Collected data entries:
········

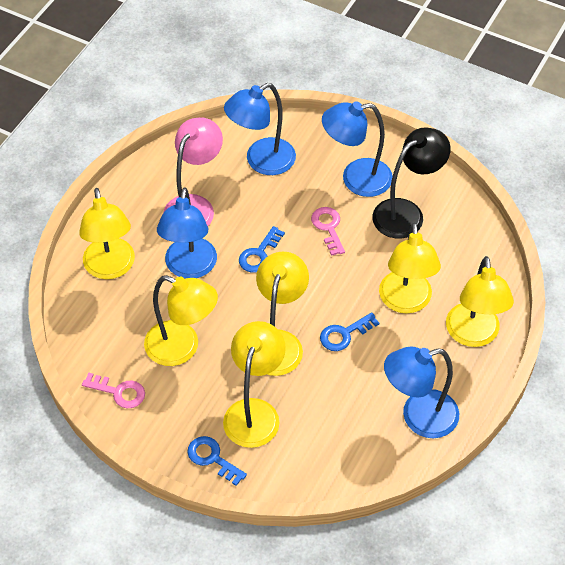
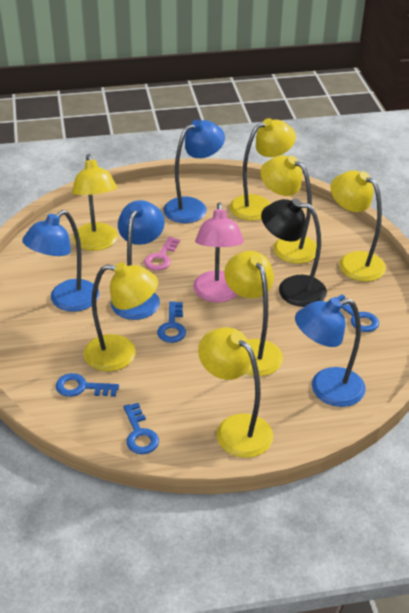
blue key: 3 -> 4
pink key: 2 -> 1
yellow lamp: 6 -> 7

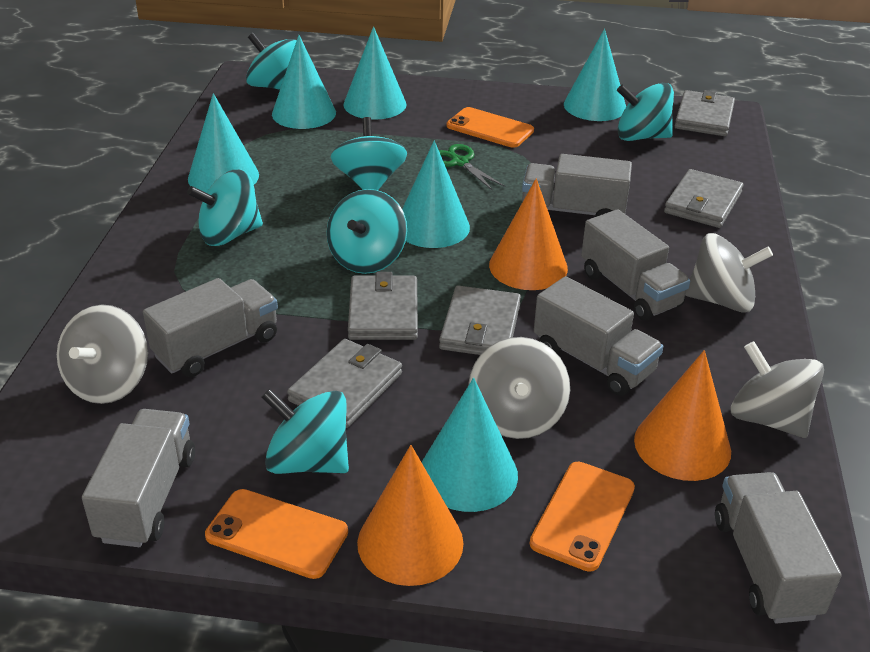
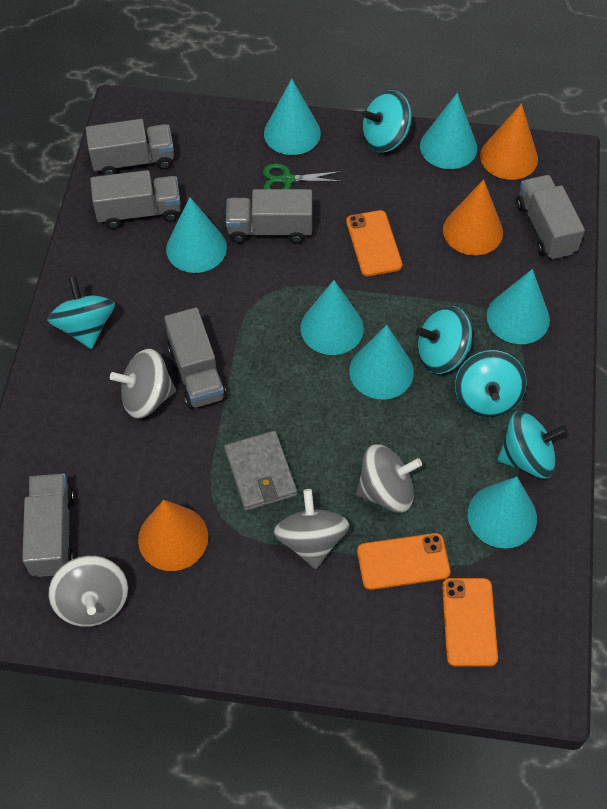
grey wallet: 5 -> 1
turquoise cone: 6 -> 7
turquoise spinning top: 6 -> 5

········

TASK OBJECTIVE
Whenever the string "turquoise" turns up in a line of the data, copy that line.

TASK OUTPUT
turquoise cone: 6 -> 7
turquoise spinning top: 6 -> 5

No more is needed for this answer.